What needs to be done
Begin at the first line of the data and copy each line through the one containing "in_second: [362, 260, 474, 361]", that line included, with no pictures.

[Object tracking records]

++++++++++

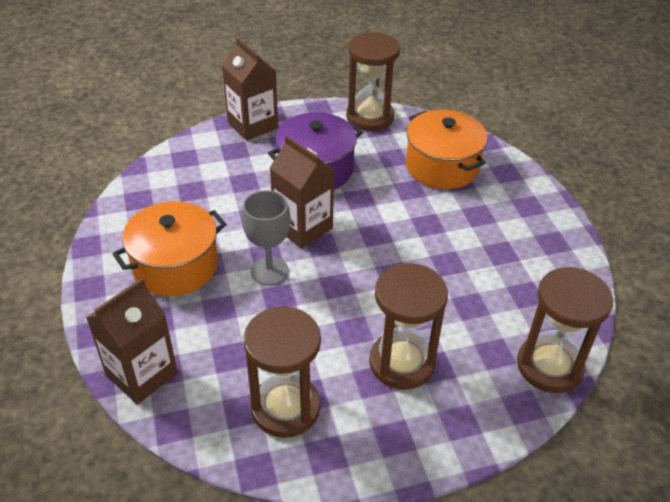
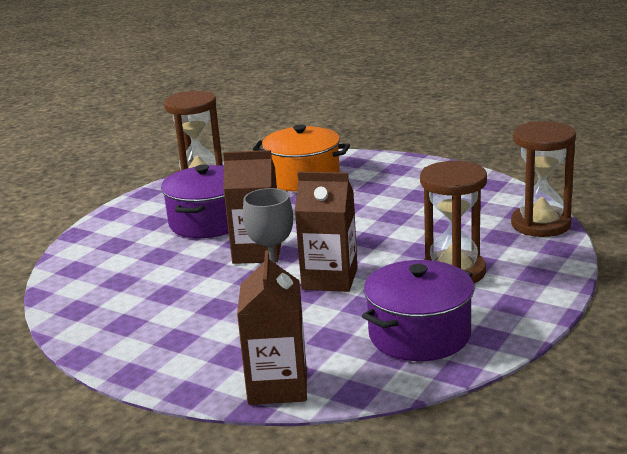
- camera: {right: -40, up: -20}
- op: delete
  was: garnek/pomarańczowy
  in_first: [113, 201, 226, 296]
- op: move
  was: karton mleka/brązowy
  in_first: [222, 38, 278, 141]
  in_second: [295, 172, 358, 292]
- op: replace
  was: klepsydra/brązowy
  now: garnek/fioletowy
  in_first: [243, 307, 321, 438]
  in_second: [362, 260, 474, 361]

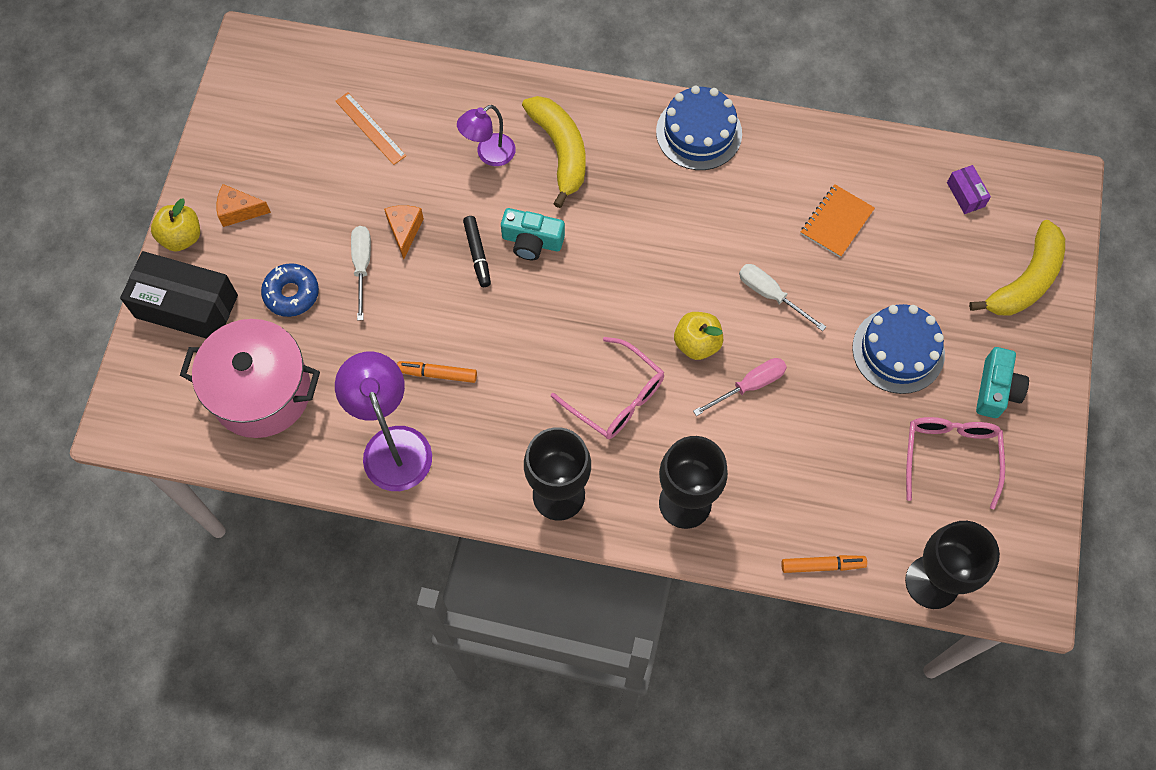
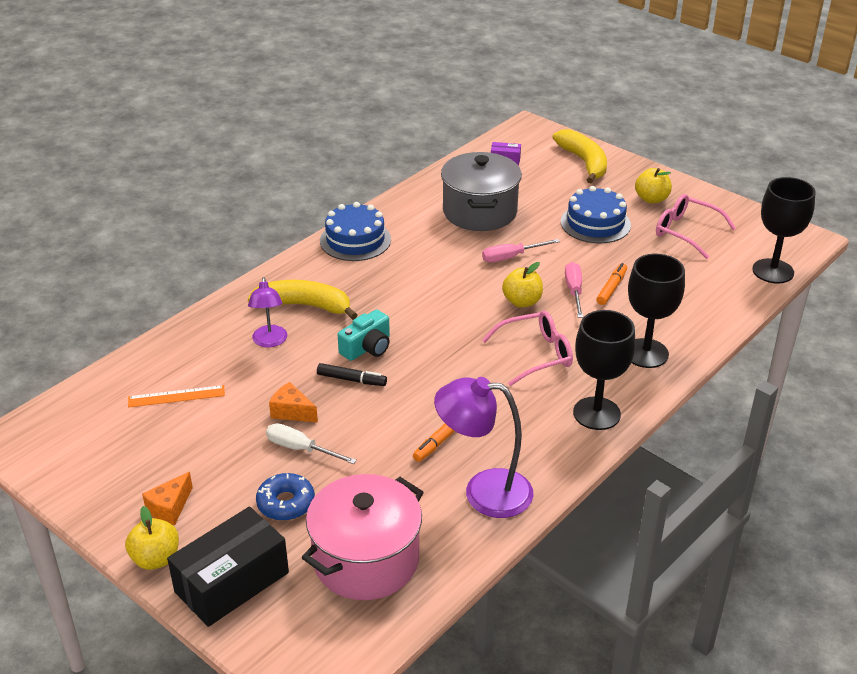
- camera: {right: -60, up: -30}
- op: recolor
  was: śrubokręt/biały
  now: śrubokręt/różowy
  in_first: [739, 264, 826, 331]
  in_second: [482, 239, 560, 262]
- op: move
  was: flamaster/pomarańczowy
  in_first: [781, 555, 867, 573]
  in_second: [596, 263, 627, 305]
- op: replace
  was: zeszyt/pomarańczowy
  now: garnek/szary
  in_first: [801, 184, 875, 257]
  in_second: [441, 152, 522, 231]
- op: replace
  was: aparat fotograficzny/turkusowy
  now: jabłko/żółty
  in_first: [976, 347, 1029, 418]
  in_second: [635, 168, 672, 204]

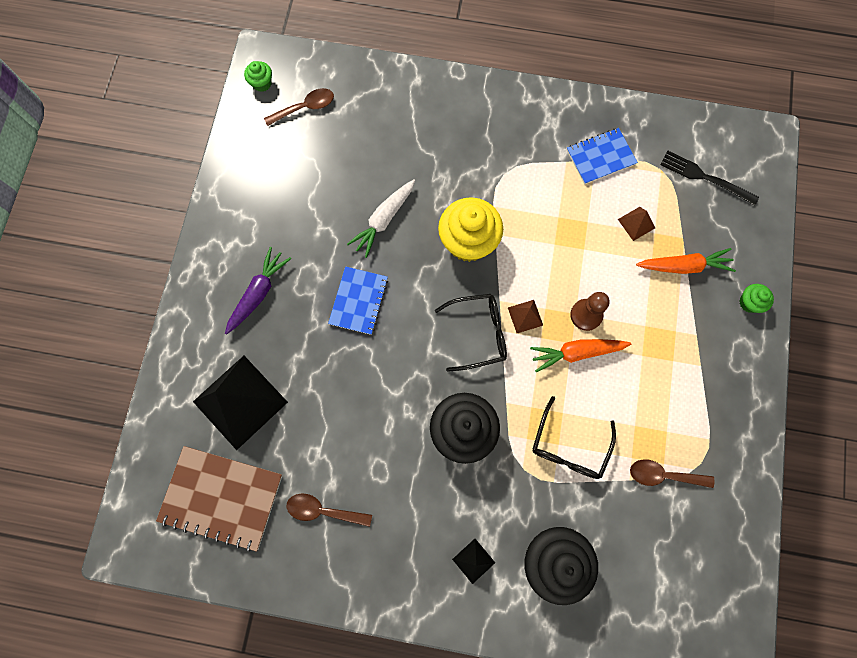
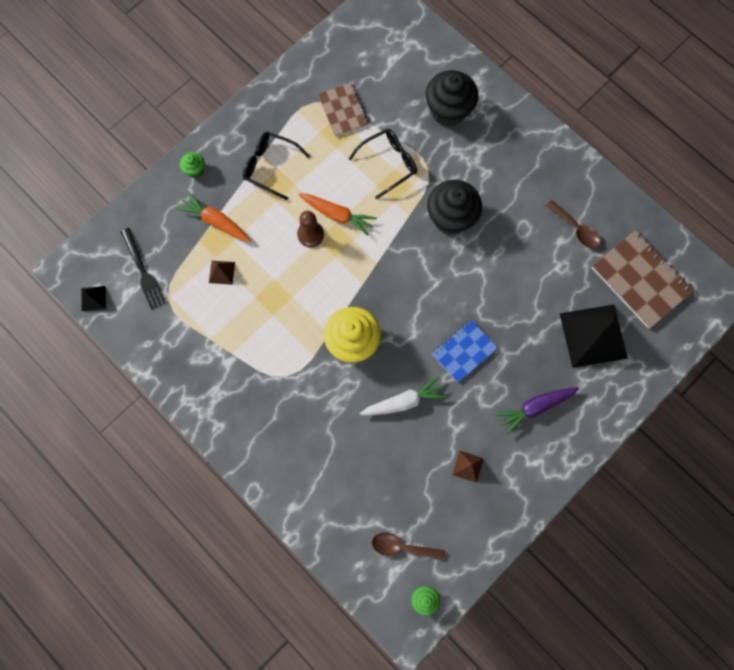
- camera: {right: -145, up: 0}
- op: move
  was: okulary/czarny
  in_first: [435, 294, 507, 372]
  in_second: [243, 132, 310, 200]
- op: move
  was: piramida/czarny
  in_first: [452, 539, 495, 584]
  in_second: [81, 286, 106, 311]
- op: move
  was: piramida/brązowy
  in_first: [508, 300, 543, 333]
  in_second: [452, 451, 484, 483]
- op: delete
  was: zeszyt/niebieski
  in_first: [567, 128, 638, 185]
- op: replace
  was: łyżka/brązowy
  now: zeszyt/brązowy
  in_first: [630, 459, 714, 488]
  in_second: [318, 83, 369, 137]

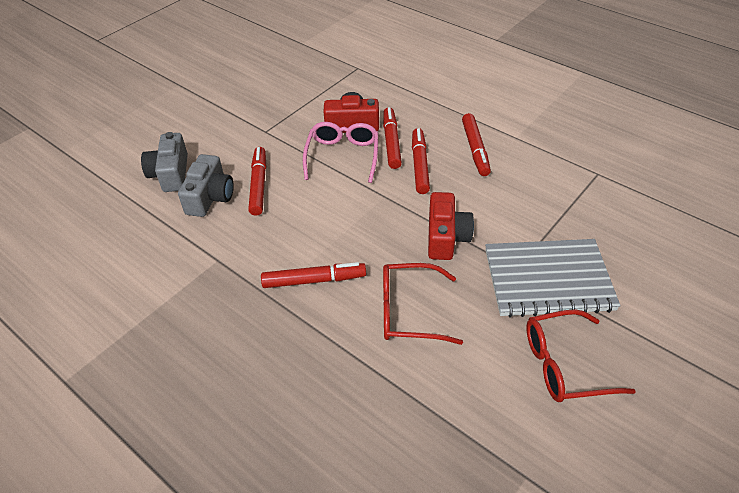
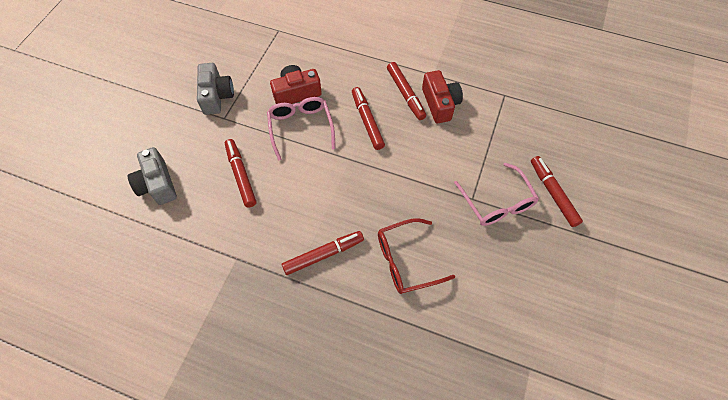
- camera: {right: -20, up: 15}
- op: move
  was: aparat fotograficzny/szary
  in_first: [178, 154, 234, 217]
  in_second: [197, 63, 234, 115]
- op: move
  was: flamaster/czerwony
  in_first: [383, 107, 402, 169]
  in_second: [531, 156, 583, 227]
- op: move
  was: aparat fotograficzny/czerwony
  in_first: [428, 192, 474, 260]
  in_second: [422, 70, 463, 123]
- op: replace
  was: zeszyt/szary
  now: okulary/różowy
  in_first: [485, 239, 621, 318]
  in_second: [454, 163, 539, 226]
- op: delete
  was: okulary/czerwony
  in_first: [526, 309, 636, 402]

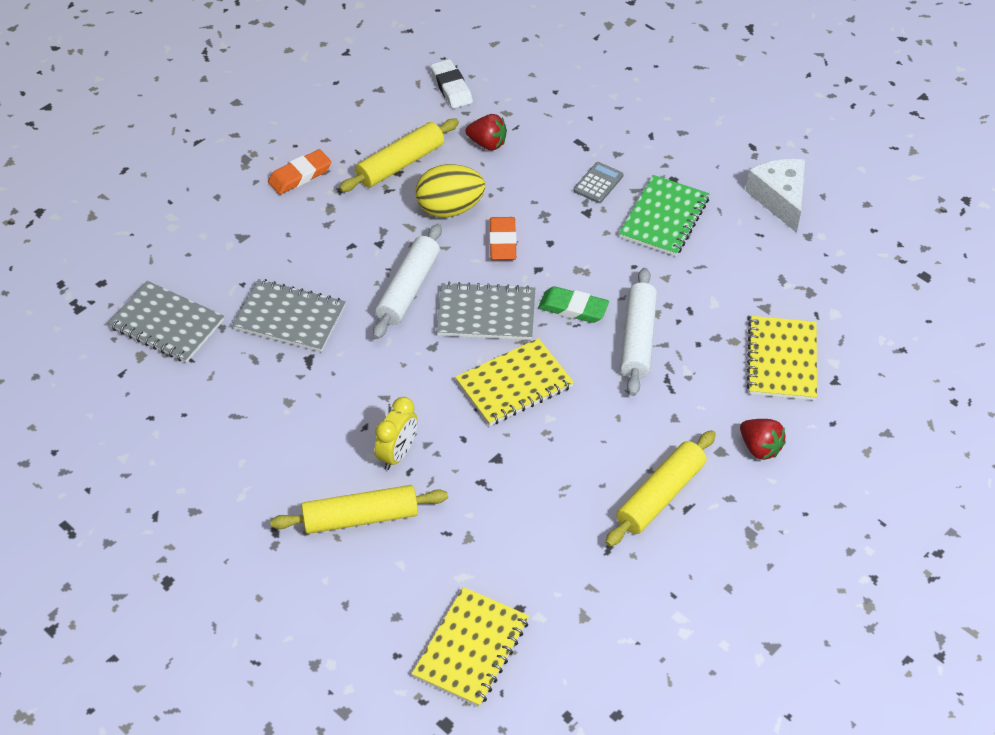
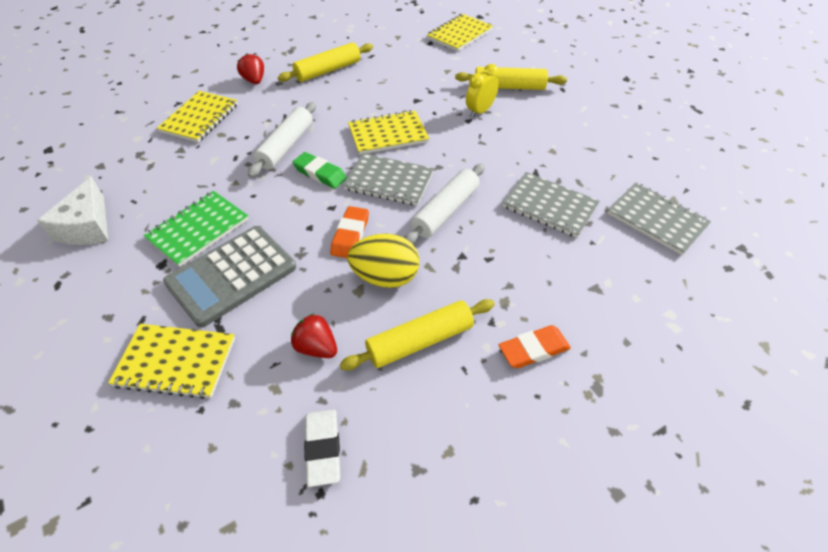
- camera: {right: -165, up: 0}
- op: resize
  was: kalkulator/szary
  in_first: [574, 162, 623, 203]
  in_second: [163, 226, 296, 327]
  ratio: 2.28
- op: insert
  now: zeszyt/żółty
  in_second: [108, 324, 235, 399]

++++++++++

Solution for this problem
- camera: {right: -40, up: -20}
- op: delete
  was: garnek/pomarańczowy
  in_first: [113, 201, 226, 296]
- op: move
  was: karton mleka/brązowy
  in_first: [222, 38, 278, 141]
  in_second: [295, 172, 358, 292]
- op: replace
  was: klepsydra/brązowy
  now: garnek/fioletowy
  in_first: [243, 307, 321, 438]
  in_second: [362, 260, 474, 361]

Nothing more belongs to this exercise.